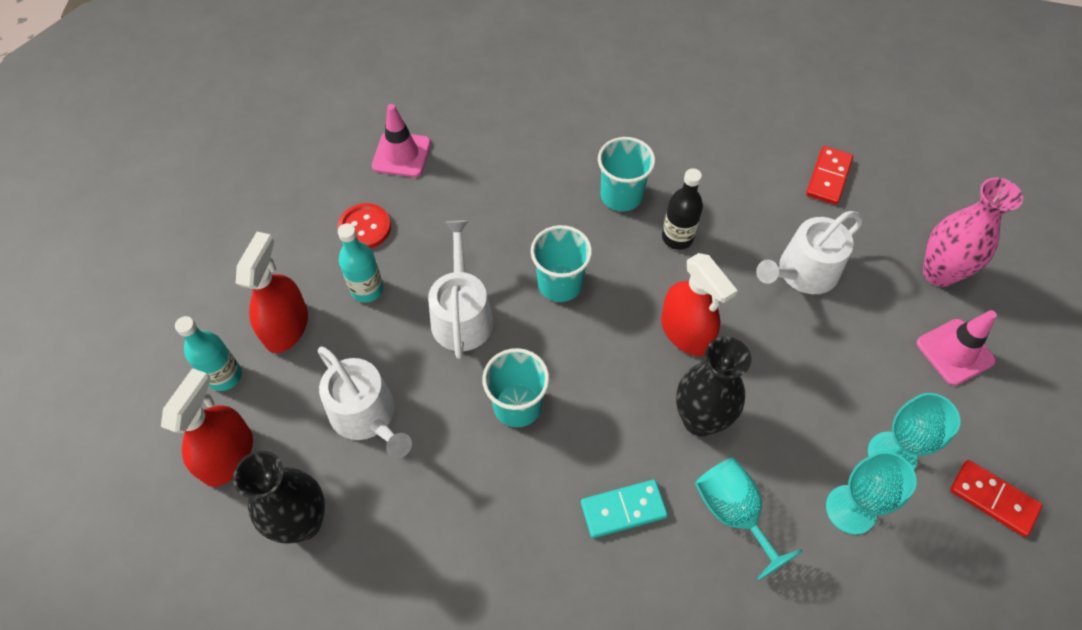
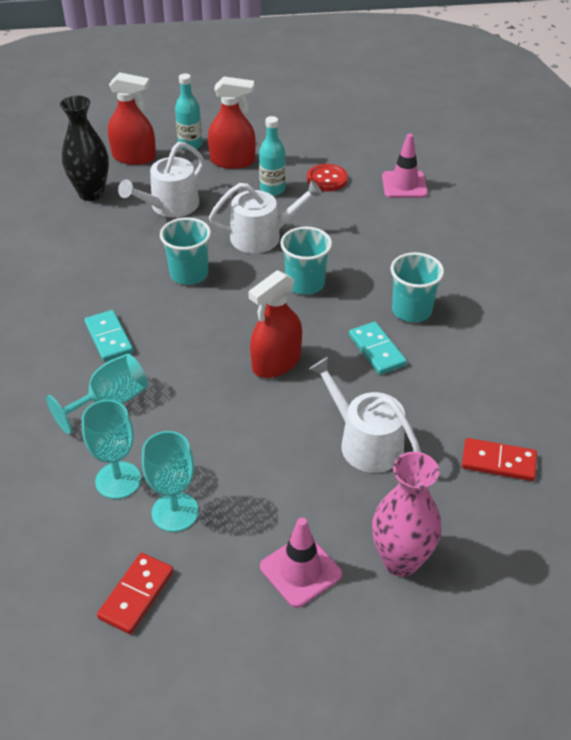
camera: 80 degrees right, 15 degrees down
(677, 237) = (377, 350): black bottle -> turquoise domino
(700, 419) = (192, 377): black vase -> none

■ REQUIRED WORK: Restate the material above exactly. Exclude all pictures.

■ OUTPUT:
camera: 80 degrees right, 15 degrees down
(677, 237) = (377, 350): black bottle -> turquoise domino
(700, 419) = (192, 377): black vase -> none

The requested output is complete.